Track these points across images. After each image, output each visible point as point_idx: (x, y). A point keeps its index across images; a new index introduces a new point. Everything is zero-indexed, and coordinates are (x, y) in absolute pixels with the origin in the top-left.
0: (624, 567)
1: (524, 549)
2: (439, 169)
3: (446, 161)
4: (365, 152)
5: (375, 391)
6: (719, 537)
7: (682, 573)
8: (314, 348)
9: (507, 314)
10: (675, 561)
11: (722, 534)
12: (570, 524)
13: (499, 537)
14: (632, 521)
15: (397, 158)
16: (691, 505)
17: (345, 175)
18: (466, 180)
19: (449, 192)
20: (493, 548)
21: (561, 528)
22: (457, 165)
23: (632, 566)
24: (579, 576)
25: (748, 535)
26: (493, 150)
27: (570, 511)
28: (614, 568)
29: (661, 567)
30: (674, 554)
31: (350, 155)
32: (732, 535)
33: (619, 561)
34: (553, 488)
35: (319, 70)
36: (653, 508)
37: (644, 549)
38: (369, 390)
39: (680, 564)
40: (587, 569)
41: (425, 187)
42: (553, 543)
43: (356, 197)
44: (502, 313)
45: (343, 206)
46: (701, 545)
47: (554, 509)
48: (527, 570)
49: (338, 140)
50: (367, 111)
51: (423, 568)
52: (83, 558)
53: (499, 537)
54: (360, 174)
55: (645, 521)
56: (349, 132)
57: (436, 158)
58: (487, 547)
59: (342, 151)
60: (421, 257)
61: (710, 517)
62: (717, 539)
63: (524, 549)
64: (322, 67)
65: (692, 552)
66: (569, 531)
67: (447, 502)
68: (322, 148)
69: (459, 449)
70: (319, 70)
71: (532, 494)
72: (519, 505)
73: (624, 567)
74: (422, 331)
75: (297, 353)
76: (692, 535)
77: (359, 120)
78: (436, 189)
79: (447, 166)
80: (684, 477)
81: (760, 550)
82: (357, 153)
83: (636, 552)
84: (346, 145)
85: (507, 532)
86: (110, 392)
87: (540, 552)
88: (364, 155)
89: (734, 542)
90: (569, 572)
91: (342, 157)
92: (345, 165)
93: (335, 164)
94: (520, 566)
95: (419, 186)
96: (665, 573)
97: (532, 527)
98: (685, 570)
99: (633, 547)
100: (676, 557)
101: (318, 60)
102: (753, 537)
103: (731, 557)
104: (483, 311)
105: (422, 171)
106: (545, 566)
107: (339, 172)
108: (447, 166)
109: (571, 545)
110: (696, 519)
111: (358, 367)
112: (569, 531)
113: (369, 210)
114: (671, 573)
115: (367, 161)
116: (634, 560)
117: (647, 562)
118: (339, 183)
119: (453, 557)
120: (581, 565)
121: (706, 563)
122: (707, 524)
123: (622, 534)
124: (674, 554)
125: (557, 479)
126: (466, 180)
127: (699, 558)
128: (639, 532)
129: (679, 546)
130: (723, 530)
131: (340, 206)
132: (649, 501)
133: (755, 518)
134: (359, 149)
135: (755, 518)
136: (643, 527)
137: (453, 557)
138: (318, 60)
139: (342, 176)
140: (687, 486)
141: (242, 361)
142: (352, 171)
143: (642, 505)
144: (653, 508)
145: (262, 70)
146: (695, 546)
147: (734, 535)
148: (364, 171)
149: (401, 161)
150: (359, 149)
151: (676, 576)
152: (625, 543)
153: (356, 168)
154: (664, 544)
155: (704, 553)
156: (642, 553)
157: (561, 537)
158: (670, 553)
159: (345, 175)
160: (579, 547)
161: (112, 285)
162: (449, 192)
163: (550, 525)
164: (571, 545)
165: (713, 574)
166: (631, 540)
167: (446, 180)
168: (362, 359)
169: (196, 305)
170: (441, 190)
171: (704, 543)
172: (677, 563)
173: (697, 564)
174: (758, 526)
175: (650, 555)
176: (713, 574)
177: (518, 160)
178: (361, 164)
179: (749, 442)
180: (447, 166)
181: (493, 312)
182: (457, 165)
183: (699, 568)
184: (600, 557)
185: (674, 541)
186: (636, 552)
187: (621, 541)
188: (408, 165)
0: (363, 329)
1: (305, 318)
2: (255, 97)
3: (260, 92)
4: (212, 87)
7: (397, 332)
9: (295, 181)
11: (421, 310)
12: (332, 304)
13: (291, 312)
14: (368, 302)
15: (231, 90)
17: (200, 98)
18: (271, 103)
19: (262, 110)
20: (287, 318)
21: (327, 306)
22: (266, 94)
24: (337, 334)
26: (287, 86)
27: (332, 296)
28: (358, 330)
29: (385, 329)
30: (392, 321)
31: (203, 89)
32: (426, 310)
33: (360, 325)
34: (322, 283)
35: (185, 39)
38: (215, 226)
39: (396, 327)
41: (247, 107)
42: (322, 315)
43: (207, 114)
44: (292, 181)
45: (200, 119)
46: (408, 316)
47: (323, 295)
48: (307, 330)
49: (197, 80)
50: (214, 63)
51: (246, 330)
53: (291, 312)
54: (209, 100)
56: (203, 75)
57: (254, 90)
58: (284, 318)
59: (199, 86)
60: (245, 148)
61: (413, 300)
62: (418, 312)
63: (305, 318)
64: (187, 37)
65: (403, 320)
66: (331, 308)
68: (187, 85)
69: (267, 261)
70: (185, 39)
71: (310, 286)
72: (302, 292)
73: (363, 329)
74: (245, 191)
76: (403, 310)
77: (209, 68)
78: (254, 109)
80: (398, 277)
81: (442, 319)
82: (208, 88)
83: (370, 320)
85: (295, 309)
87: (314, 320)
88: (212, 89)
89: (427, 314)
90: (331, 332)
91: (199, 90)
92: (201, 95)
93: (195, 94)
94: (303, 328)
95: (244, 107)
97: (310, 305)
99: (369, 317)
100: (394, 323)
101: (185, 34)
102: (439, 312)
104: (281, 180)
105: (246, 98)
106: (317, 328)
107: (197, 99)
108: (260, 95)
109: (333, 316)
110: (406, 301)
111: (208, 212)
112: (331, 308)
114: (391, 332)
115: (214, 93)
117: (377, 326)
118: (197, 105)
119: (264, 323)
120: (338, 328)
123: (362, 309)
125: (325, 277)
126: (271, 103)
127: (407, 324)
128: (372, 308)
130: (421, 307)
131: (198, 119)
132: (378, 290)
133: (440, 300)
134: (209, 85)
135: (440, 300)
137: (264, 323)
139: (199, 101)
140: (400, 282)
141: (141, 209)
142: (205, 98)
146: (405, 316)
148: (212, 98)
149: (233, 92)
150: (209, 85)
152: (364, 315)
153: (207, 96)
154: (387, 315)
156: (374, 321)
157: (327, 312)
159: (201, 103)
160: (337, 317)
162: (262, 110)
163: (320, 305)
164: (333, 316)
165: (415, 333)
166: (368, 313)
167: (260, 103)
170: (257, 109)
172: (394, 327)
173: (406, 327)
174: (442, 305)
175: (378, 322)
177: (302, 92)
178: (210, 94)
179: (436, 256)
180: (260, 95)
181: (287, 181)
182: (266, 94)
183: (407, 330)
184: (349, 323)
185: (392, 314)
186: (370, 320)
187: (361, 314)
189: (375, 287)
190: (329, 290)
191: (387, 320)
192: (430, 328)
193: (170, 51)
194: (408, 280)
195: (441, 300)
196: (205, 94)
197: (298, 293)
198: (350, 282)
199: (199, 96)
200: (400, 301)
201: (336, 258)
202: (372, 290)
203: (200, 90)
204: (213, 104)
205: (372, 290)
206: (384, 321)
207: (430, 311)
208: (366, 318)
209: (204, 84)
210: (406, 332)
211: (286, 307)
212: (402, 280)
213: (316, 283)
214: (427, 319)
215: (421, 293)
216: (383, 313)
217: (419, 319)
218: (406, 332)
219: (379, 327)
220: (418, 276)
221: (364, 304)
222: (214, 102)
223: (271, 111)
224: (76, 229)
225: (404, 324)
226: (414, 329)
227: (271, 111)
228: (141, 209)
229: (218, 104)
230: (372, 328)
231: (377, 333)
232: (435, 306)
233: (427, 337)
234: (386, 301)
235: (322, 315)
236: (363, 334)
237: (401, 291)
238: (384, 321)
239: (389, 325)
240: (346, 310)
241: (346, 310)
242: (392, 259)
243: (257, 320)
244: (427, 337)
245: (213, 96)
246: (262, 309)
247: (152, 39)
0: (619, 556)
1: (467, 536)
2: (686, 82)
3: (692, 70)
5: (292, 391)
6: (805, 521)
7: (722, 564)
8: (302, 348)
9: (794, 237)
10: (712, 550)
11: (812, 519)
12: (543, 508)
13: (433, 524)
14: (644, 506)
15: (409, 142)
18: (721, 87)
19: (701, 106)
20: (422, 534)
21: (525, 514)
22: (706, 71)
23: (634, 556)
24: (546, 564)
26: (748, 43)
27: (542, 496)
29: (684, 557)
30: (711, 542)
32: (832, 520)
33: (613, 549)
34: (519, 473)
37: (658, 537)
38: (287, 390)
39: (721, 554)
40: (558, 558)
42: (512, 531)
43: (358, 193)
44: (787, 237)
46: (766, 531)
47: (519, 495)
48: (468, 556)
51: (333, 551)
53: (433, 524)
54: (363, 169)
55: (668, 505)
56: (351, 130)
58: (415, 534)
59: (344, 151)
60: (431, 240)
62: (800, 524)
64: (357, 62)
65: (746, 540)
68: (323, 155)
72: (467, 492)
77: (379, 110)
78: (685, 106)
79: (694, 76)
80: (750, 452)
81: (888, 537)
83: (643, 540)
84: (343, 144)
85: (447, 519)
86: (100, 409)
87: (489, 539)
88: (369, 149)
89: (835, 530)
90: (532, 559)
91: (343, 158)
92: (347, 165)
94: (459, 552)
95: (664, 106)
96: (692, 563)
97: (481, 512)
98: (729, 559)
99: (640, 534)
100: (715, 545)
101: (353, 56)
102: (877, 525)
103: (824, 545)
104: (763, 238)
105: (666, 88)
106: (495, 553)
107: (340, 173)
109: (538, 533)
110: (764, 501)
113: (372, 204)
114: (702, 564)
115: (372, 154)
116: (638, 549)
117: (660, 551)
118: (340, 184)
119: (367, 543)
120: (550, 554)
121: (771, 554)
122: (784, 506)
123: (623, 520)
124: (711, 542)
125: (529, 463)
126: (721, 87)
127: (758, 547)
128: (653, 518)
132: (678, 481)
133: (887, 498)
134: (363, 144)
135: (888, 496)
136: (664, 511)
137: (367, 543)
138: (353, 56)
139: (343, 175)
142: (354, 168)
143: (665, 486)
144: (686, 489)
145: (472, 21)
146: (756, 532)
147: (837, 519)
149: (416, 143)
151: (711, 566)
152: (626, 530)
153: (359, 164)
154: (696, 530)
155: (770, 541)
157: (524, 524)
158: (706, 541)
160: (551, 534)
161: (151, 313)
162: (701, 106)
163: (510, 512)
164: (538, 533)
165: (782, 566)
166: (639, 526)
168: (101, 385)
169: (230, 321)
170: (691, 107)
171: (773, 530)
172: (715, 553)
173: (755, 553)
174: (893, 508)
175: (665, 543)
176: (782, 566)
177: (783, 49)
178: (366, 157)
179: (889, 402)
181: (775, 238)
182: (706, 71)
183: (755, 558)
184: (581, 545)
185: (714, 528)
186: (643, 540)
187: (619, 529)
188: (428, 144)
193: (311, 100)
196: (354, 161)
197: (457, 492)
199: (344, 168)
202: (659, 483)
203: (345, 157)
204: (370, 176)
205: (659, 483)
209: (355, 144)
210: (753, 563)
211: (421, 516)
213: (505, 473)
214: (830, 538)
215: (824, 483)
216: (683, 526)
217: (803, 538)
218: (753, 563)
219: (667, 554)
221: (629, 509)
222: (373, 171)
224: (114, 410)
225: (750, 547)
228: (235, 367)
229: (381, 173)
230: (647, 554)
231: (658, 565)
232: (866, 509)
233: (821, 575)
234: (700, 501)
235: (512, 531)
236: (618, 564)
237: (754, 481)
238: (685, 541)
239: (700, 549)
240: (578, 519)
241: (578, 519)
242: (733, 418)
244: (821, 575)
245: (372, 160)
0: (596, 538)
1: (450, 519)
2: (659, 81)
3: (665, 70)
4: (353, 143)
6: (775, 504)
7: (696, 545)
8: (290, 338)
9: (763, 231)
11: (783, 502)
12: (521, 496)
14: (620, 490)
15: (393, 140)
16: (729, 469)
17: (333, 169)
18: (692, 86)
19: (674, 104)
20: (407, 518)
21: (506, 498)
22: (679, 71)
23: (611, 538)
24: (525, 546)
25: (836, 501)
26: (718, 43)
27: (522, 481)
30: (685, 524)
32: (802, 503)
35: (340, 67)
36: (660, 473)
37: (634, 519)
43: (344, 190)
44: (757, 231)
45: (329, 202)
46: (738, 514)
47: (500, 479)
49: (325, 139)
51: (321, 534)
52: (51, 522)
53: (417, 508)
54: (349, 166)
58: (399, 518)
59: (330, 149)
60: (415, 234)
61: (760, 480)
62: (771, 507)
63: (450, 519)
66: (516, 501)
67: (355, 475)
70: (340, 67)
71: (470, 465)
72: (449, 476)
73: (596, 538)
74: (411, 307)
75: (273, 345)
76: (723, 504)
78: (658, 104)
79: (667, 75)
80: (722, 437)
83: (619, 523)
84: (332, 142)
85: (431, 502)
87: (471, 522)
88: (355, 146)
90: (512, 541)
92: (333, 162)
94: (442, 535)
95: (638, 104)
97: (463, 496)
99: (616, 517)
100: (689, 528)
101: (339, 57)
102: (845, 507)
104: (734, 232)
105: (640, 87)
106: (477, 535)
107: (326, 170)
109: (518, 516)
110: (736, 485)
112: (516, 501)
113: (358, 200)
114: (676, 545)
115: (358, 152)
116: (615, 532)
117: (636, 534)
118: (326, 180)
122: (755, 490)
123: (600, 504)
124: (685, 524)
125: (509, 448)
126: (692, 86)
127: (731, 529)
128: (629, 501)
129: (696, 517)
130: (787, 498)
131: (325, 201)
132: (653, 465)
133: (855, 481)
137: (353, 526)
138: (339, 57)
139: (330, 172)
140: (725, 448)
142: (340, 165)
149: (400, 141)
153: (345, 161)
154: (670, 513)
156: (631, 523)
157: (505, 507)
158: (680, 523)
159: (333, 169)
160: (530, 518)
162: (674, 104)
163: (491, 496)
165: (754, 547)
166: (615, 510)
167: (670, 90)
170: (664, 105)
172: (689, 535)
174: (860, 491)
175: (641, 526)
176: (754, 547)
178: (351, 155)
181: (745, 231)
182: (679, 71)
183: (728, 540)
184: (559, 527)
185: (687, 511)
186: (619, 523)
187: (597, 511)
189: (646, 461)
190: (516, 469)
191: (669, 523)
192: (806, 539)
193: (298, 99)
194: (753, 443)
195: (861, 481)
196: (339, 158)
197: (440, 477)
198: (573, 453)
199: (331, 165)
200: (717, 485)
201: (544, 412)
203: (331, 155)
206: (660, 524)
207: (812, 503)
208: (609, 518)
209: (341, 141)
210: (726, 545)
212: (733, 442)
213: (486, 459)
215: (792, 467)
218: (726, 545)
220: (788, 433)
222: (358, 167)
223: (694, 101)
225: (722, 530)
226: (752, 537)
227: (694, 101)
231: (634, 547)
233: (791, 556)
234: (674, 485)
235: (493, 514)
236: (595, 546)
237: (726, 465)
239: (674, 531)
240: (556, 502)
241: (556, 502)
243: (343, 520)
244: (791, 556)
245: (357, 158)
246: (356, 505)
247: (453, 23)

> Aim: Rewrite the lines of the entries from the one containing "189: (375, 287)" through the one containing "7: (722, 564)", inclusive, as a numbered list, leaving out any blank lines.

> Answer to this problem:
1. 189: (375, 287)
2. 190: (329, 290)
3. 191: (387, 320)
4. 192: (430, 328)
5. 193: (170, 51)
6. 194: (408, 280)
7. 195: (441, 300)
8. 196: (205, 94)
9. 197: (298, 293)
10. 198: (350, 282)
11. 199: (199, 96)
12. 200: (400, 301)
13. 201: (336, 258)
14. 202: (372, 290)
15. 203: (200, 90)
16. 204: (213, 104)
17. 205: (372, 290)
18. 206: (384, 321)
19. 207: (430, 311)
20. 208: (366, 318)
21. 209: (204, 84)
22. 210: (406, 332)
23. 211: (286, 307)
24. 212: (402, 280)
25. 213: (316, 283)
26. 214: (427, 319)
27. 215: (421, 293)
28. 216: (383, 313)
29. 217: (419, 319)
30. 218: (406, 332)
31. 219: (379, 327)
32. 220: (418, 276)
33. 221: (364, 304)
34. 222: (214, 102)
35. 223: (271, 111)
36. 224: (76, 229)
37. 225: (404, 324)
38. 226: (414, 329)
39. 227: (271, 111)
40. 228: (141, 209)
41. 229: (218, 104)
42. 230: (372, 328)
43. 231: (377, 333)
44. 232: (435, 306)
45. 233: (427, 337)
46. 234: (386, 301)
47. 235: (322, 315)
48. 236: (363, 334)
49. 237: (401, 291)
50. 238: (384, 321)
51. 239: (389, 325)
52. 240: (346, 310)
53. 241: (346, 310)
54. 242: (392, 259)
55. 243: (257, 320)
56. 244: (427, 337)
57. 245: (213, 96)
58. 246: (262, 309)
59. 247: (152, 39)
60. 0: (619, 556)
61. 1: (467, 536)
62. 2: (686, 82)
63. 3: (692, 70)
64. 5: (292, 391)
65. 6: (805, 521)
66. 7: (722, 564)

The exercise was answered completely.